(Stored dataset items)

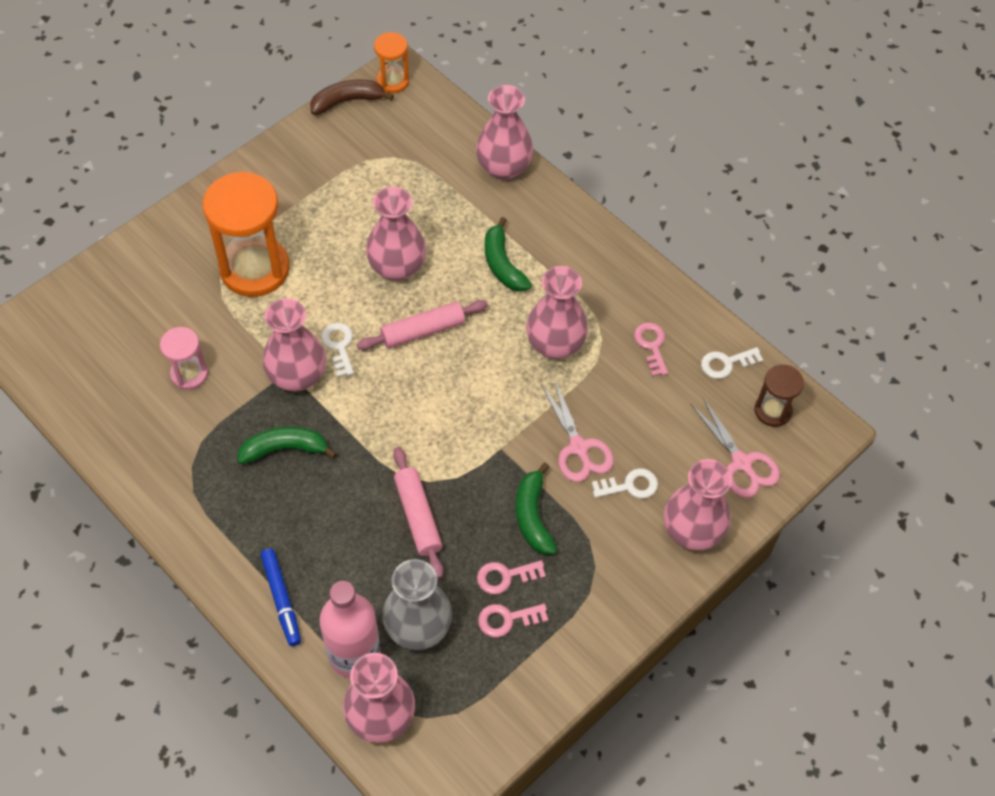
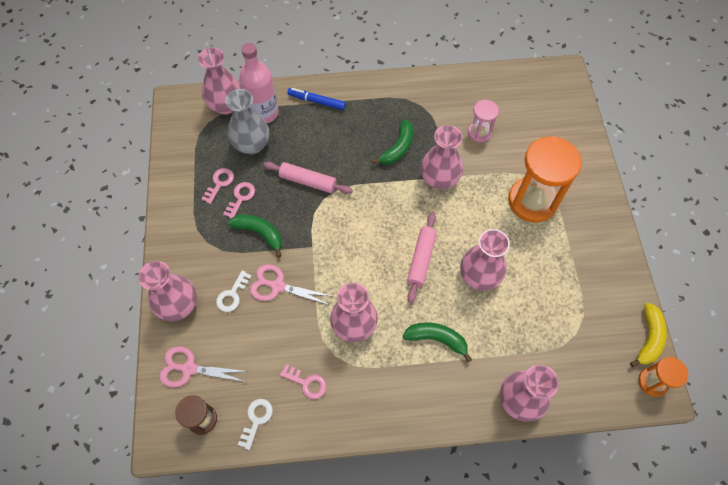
camera: 130 degrees right, 5 degrees up
(339, 346) = (444, 210): white key -> none
(347, 101) = (648, 338): brown banana -> yellow banana

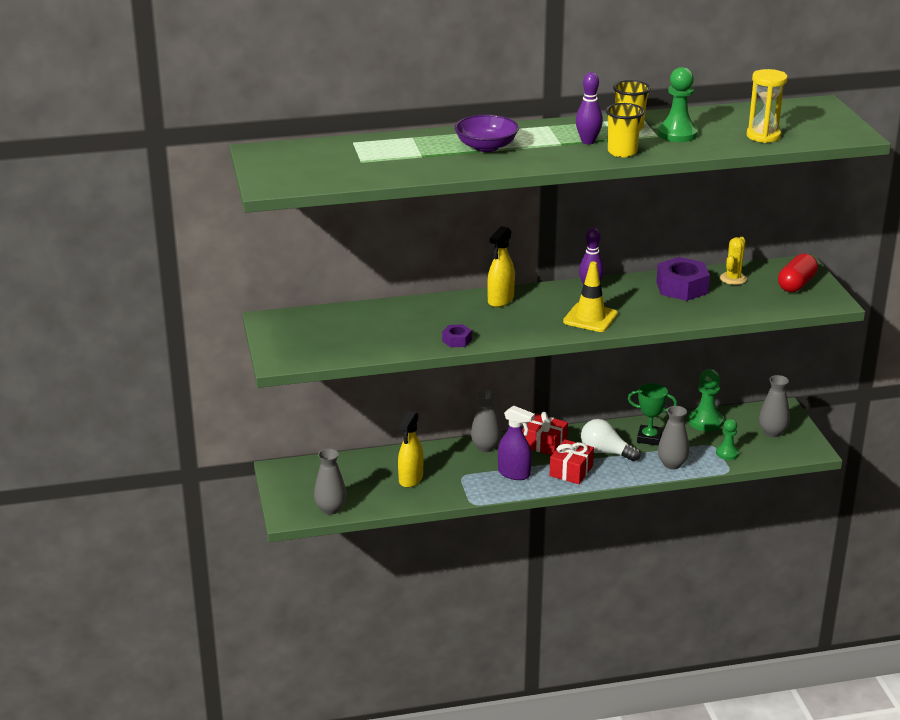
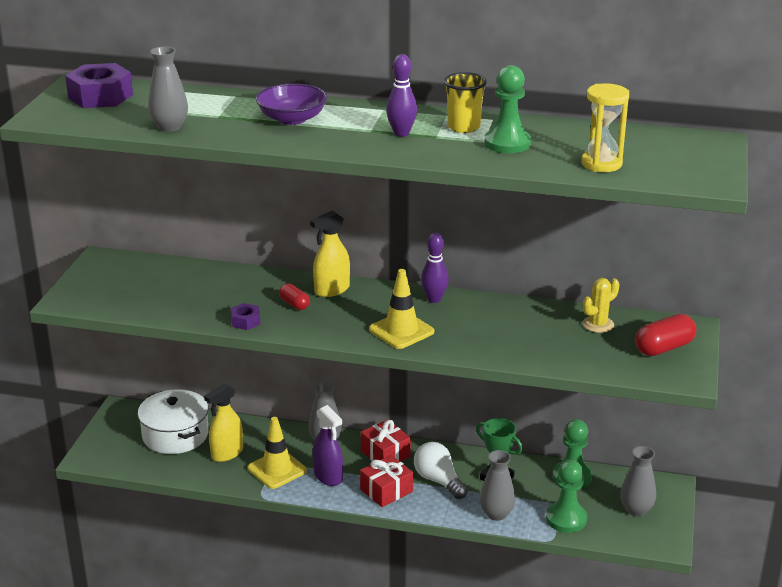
camera: 25 degrees right, 0 degrees up
(330, 509) = (129, 462): grey vase -> grey vase (170, 127)
(350, 476) = (175, 435): none -> white pot
(466, 480) = (277, 469): none -> yellow traffic cone
(482, 318) = (294, 304): none -> red capsule
(622, 152) = (422, 151): yellow cup -> none
(682, 287) = (531, 321): purple nut -> purple nut (100, 96)
(727, 453) = (566, 519): green pawn -> green pawn, size x1.56

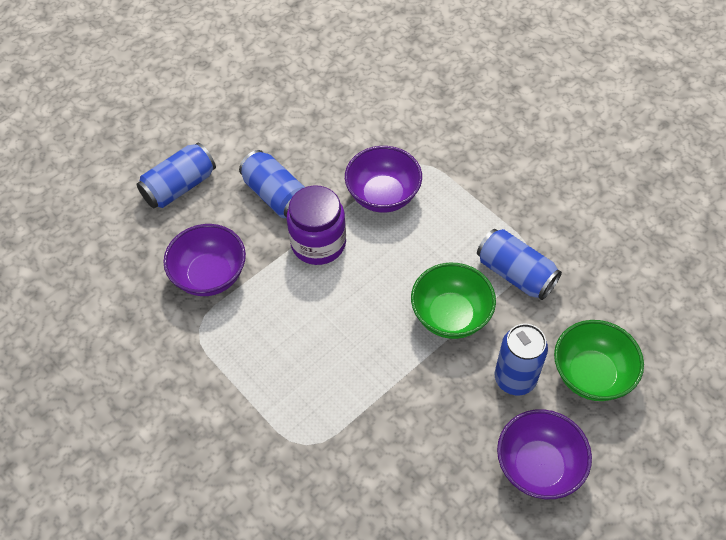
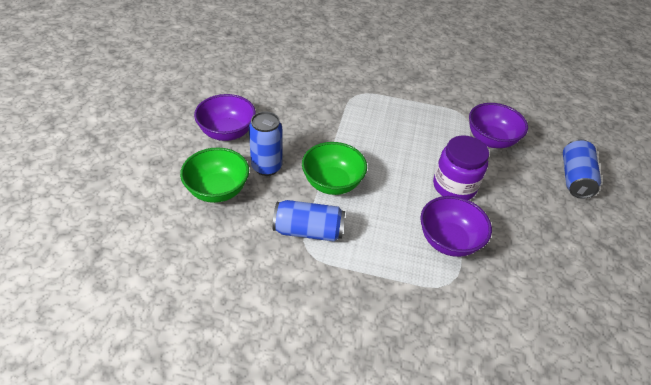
camera: 140 degrees right, 10 degrees down
(276, 196) = (514, 203): blue can -> none

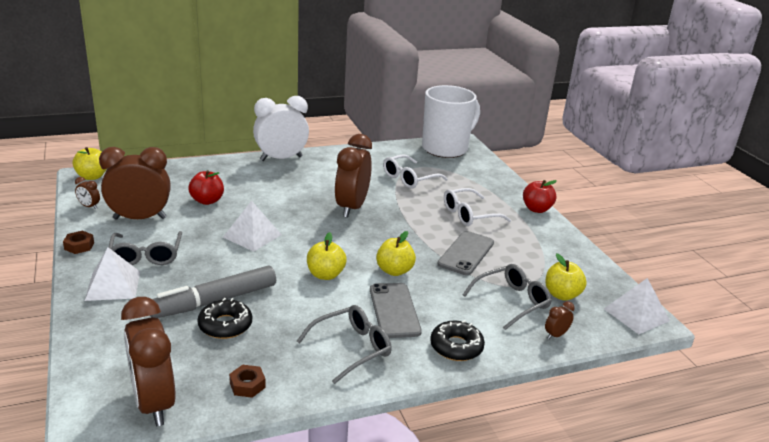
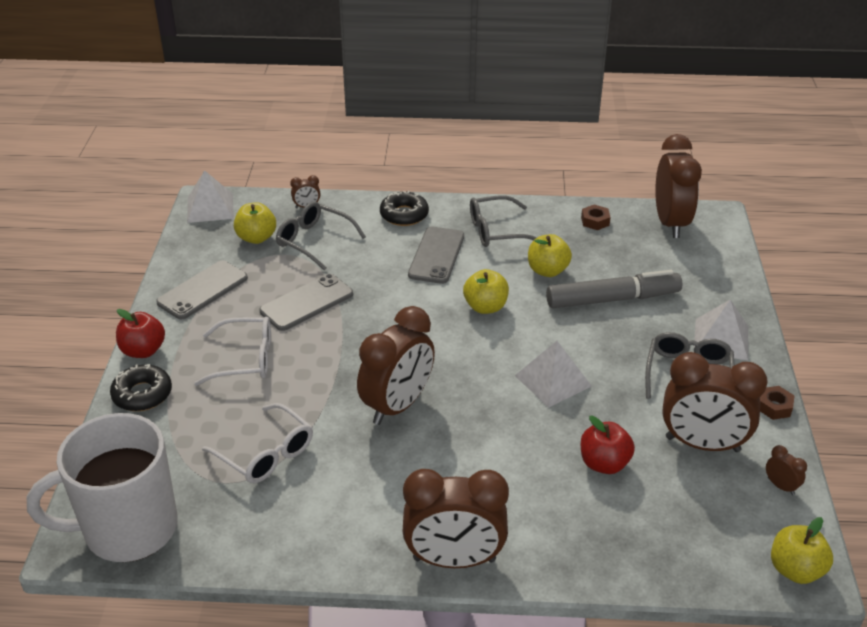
camera: 155 degrees left, 10 degrees up
(225, 325) = (605, 273): black donut -> black donut (142, 394)
(281, 158) = (454, 560): white clock -> brown clock
(394, 271) = (406, 297): yellow apple -> yellow apple (547, 271)
(409, 178) = (266, 454): white glasses -> white glasses turned 60 degrees clockwise
(512, 302) = (314, 241): grey glasses -> grey glasses turned 45 degrees clockwise
(549, 248) = (202, 290): none -> grey phone

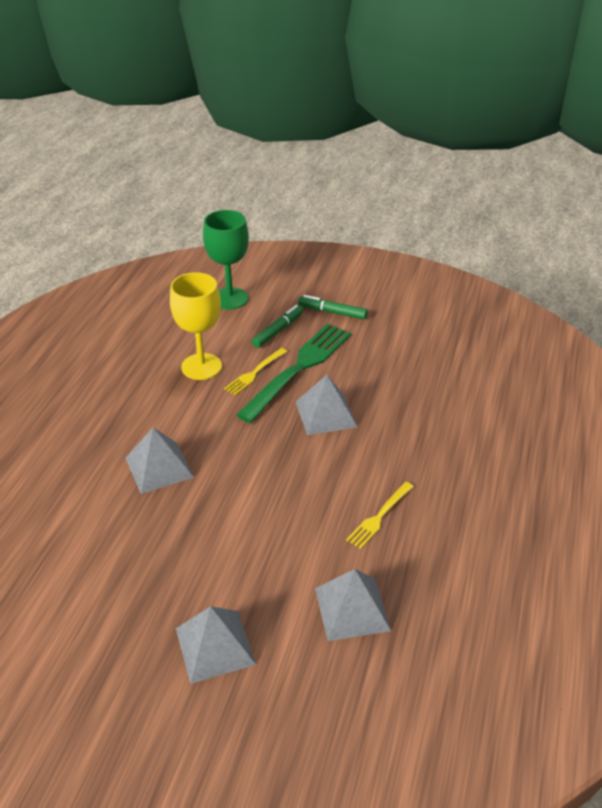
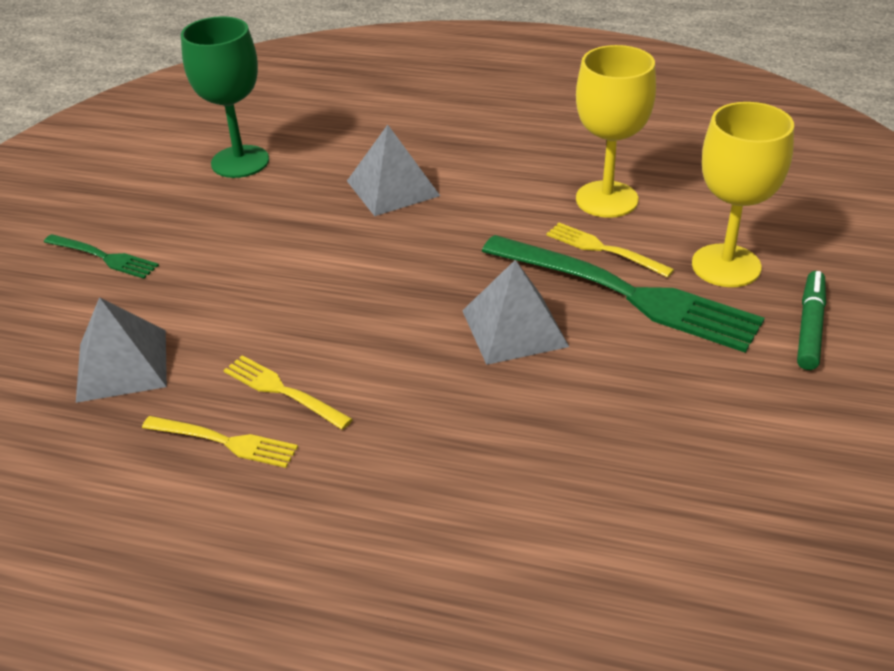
camera: 90 degrees right, 0 degrees up
(215, 646) = (104, 257): grey pyramid -> green fork
(229, 298) = (797, 209): green goblet -> green goblet (240, 162)
(278, 330) = (726, 266): green marker -> yellow goblet
(424, 541) = (225, 442): none -> yellow fork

WORK REQUEST: All of the records need repeating exactly, except for the pictures.

EXERCISE OUTPUT:
camera: 130 degrees right, 5 degrees up
(339, 346) = (444, 210): white key -> none
(347, 101) = (648, 338): brown banana -> yellow banana

camera: 25 degrees right, 0 degrees up
(330, 509) = (129, 462): grey vase -> grey vase (170, 127)
(350, 476) = (175, 435): none -> white pot
(466, 480) = (277, 469): none -> yellow traffic cone
(482, 318) = (294, 304): none -> red capsule
(622, 152) = (422, 151): yellow cup -> none
(682, 287) = (531, 321): purple nut -> purple nut (100, 96)
(727, 453) = (566, 519): green pawn -> green pawn, size x1.56

camera: 140 degrees right, 10 degrees down
(276, 196) = (514, 203): blue can -> none

camera: 155 degrees left, 10 degrees up
(225, 325) = (605, 273): black donut -> black donut (142, 394)
(281, 158) = (454, 560): white clock -> brown clock
(394, 271) = (406, 297): yellow apple -> yellow apple (547, 271)
(409, 178) = (266, 454): white glasses -> white glasses turned 60 degrees clockwise
(512, 302) = (314, 241): grey glasses -> grey glasses turned 45 degrees clockwise
(549, 248) = (202, 290): none -> grey phone

camera: 90 degrees right, 0 degrees up
(215, 646) = (104, 257): grey pyramid -> green fork
(229, 298) = (797, 209): green goblet -> green goblet (240, 162)
(278, 330) = (726, 266): green marker -> yellow goblet
(424, 541) = (225, 442): none -> yellow fork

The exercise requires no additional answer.